WHAT THE TASK ASKS:
In the records below, find the line containing "(461, 281) = (735, 361): none" and the line containing "(222, 423) = (199, 130): grey". Give again exactly those lines and every line between them, omitting the pictures.

TASK INPUT:
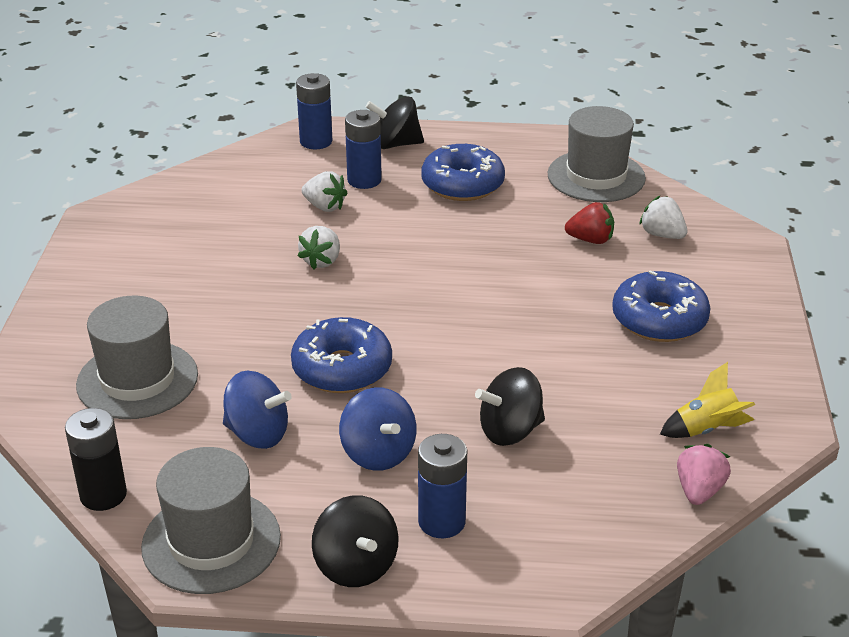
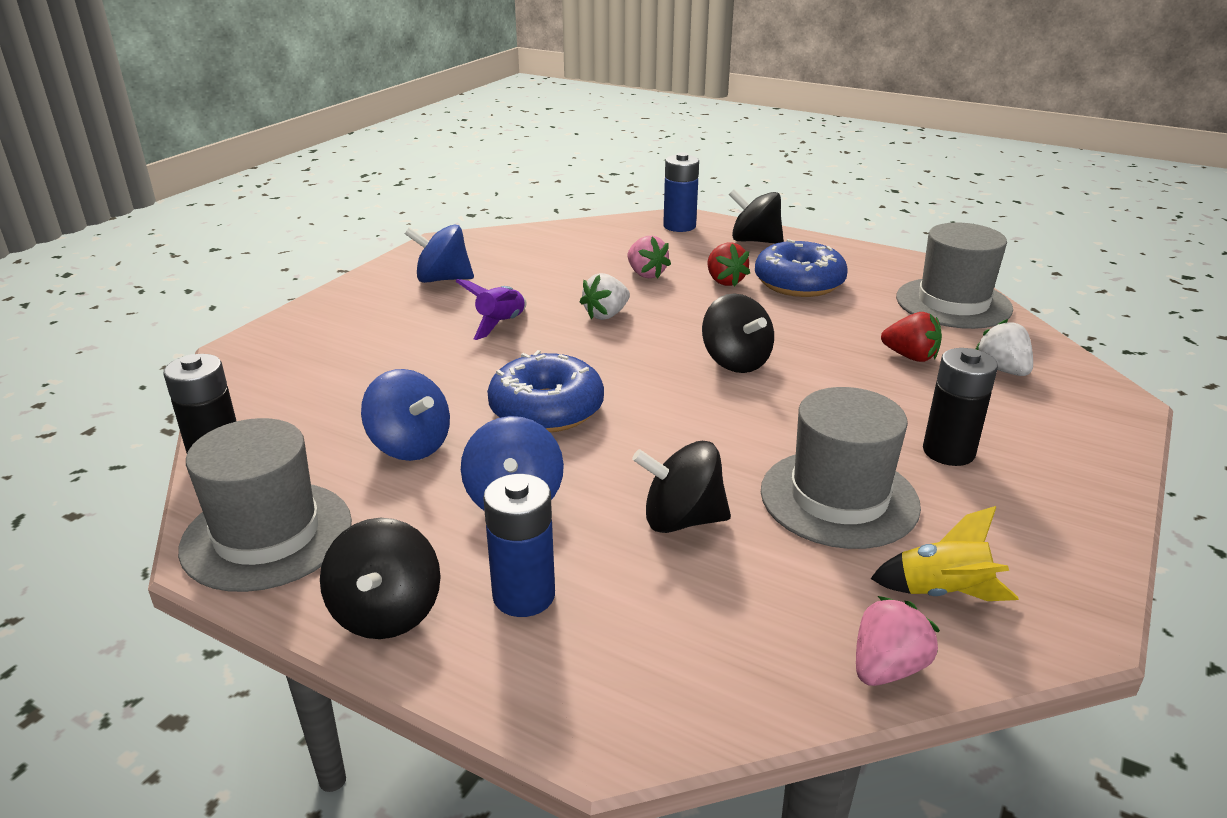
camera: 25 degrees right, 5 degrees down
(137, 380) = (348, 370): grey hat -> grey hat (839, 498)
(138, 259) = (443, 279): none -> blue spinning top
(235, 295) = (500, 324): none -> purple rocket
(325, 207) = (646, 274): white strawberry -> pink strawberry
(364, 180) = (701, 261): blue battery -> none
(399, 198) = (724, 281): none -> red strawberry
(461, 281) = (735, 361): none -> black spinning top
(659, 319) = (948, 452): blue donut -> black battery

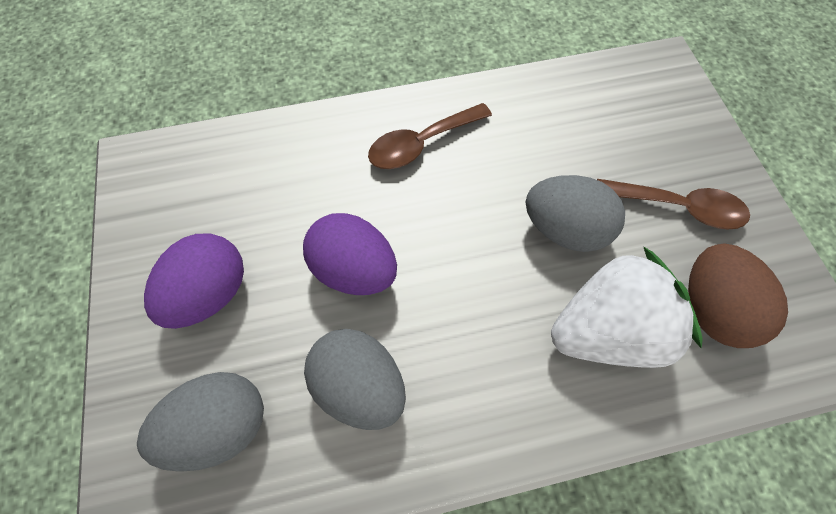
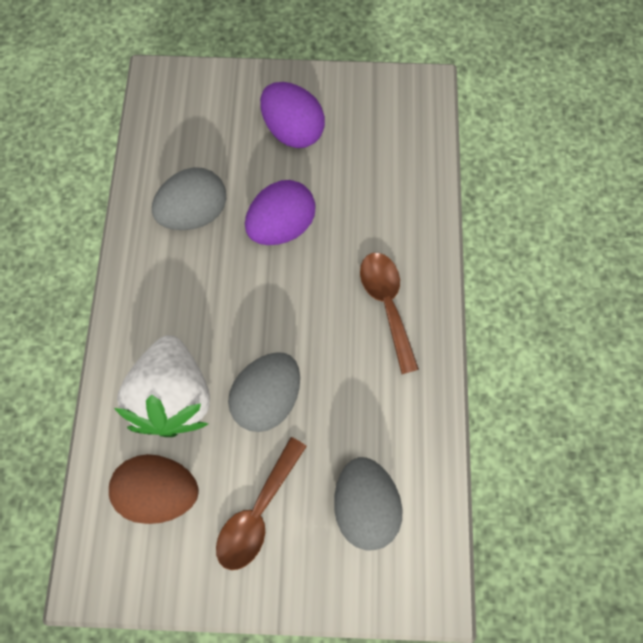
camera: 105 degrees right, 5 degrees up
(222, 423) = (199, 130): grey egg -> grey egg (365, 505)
...
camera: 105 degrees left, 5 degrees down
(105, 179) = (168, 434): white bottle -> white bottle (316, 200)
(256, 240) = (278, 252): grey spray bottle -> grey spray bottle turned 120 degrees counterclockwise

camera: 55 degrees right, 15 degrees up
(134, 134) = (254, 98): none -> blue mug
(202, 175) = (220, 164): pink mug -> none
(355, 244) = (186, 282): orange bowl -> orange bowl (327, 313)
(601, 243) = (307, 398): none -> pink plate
---
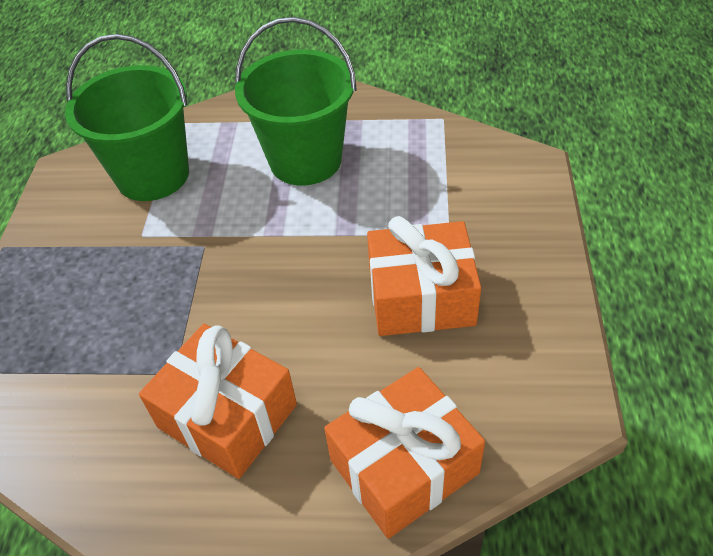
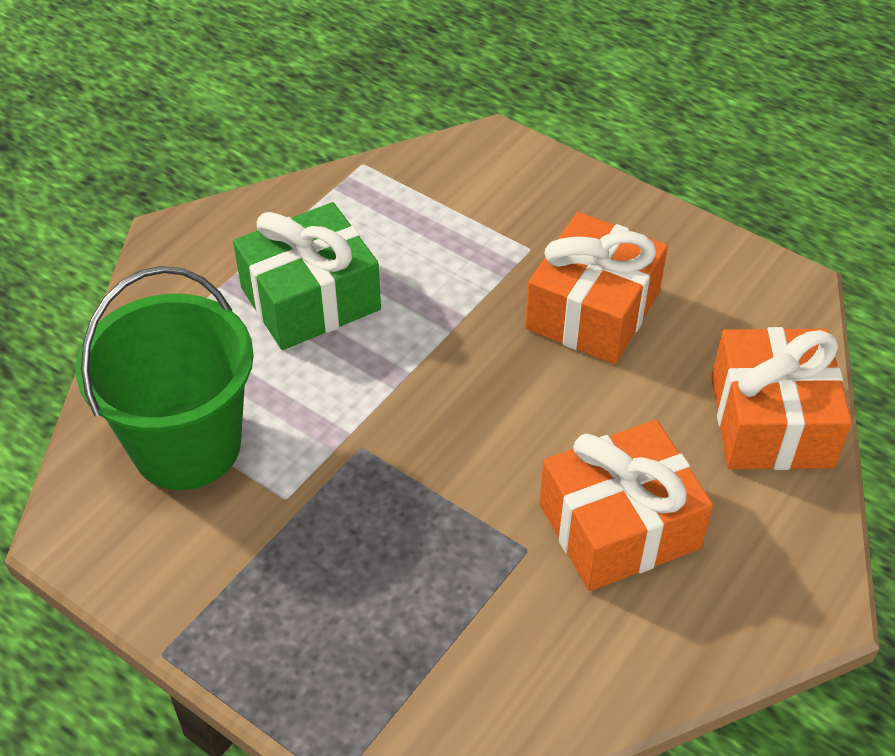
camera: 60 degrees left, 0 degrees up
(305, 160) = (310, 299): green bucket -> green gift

EXERCISE ANSWER:
(461, 281) = (735, 361): none -> black spinning top
(659, 319) = (948, 452): blue donut -> black battery

camera: 105 degrees right, 5 degrees up
(222, 423) = (199, 130): grey egg -> grey egg (365, 505)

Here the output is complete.